» EXERCISE PROMPT
Each line containing the string "button" should be copied out of the entries.

» PROVIDED MATERIAL
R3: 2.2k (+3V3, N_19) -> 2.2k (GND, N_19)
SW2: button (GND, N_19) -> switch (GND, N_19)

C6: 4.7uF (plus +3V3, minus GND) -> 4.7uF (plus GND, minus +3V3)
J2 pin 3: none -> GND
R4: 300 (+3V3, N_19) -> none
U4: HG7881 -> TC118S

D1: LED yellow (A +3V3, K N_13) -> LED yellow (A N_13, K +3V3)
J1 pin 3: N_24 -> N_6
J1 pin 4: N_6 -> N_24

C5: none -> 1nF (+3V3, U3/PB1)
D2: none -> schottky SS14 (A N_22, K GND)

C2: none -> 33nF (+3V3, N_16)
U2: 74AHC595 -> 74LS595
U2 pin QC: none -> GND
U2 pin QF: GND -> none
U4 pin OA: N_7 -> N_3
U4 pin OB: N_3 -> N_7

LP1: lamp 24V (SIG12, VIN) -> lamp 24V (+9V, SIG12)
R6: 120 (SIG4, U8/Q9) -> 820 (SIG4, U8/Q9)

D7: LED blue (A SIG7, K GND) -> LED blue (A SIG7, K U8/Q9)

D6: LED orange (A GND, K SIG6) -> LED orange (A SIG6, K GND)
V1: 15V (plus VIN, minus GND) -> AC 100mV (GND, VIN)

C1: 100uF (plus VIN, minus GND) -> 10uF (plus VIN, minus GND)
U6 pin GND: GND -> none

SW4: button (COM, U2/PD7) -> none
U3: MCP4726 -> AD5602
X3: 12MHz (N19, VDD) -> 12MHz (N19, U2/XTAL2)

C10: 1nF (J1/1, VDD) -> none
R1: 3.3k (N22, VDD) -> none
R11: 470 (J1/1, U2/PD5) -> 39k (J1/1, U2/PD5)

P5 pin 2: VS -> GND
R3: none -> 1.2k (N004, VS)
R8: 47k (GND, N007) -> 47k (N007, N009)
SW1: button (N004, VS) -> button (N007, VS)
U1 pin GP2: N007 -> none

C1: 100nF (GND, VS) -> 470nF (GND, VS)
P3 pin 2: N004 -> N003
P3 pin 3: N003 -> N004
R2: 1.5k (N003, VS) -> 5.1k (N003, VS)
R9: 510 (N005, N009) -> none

» RESULT OF THIS EXERCISE
SW2: button (GND, N_19) -> switch (GND, N_19)
SW4: button (COM, U2/PD7) -> none
SW1: button (N004, VS) -> button (N007, VS)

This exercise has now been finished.